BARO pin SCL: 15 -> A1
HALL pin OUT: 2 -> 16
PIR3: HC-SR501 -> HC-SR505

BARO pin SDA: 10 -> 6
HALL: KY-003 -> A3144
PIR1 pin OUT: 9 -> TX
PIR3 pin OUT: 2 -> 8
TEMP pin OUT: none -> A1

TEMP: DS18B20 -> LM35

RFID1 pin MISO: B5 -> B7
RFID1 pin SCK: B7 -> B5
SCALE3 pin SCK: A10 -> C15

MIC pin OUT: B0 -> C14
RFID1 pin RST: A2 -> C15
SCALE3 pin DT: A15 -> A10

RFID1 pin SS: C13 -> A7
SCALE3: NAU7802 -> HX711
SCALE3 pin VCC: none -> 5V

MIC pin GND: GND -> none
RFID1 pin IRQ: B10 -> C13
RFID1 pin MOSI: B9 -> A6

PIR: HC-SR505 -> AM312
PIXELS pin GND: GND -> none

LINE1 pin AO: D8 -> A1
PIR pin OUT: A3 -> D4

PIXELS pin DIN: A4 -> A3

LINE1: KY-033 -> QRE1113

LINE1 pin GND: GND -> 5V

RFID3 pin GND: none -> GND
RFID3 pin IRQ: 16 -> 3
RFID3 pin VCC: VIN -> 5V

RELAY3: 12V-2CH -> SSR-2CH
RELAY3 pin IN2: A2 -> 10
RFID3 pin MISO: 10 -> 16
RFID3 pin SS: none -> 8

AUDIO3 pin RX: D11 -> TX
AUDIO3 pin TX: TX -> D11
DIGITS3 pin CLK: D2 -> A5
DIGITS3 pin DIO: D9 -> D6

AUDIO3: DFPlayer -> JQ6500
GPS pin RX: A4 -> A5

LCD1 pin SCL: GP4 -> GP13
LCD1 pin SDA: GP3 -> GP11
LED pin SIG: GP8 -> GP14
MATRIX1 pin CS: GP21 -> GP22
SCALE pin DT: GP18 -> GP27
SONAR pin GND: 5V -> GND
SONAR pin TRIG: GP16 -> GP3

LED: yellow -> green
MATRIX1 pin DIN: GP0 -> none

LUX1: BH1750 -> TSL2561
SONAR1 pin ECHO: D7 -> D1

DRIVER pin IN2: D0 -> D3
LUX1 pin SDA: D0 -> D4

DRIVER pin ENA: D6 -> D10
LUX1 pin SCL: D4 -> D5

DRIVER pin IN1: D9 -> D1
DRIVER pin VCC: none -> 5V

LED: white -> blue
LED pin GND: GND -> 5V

::::

* _EXERCISE_
Copy out only the lines running from the beginning of the data to the line with "SCALE3 pin VCC: none -> 5V", both ends included.

* _EXERCISE SOLUTION_
BARO pin SCL: 15 -> A1
HALL pin OUT: 2 -> 16
PIR3: HC-SR501 -> HC-SR505

BARO pin SDA: 10 -> 6
HALL: KY-003 -> A3144
PIR1 pin OUT: 9 -> TX
PIR3 pin OUT: 2 -> 8
TEMP pin OUT: none -> A1

TEMP: DS18B20 -> LM35

RFID1 pin MISO: B5 -> B7
RFID1 pin SCK: B7 -> B5
SCALE3 pin SCK: A10 -> C15

MIC pin OUT: B0 -> C14
RFID1 pin RST: A2 -> C15
SCALE3 pin DT: A15 -> A10

RFID1 pin SS: C13 -> A7
SCALE3: NAU7802 -> HX711
SCALE3 pin VCC: none -> 5V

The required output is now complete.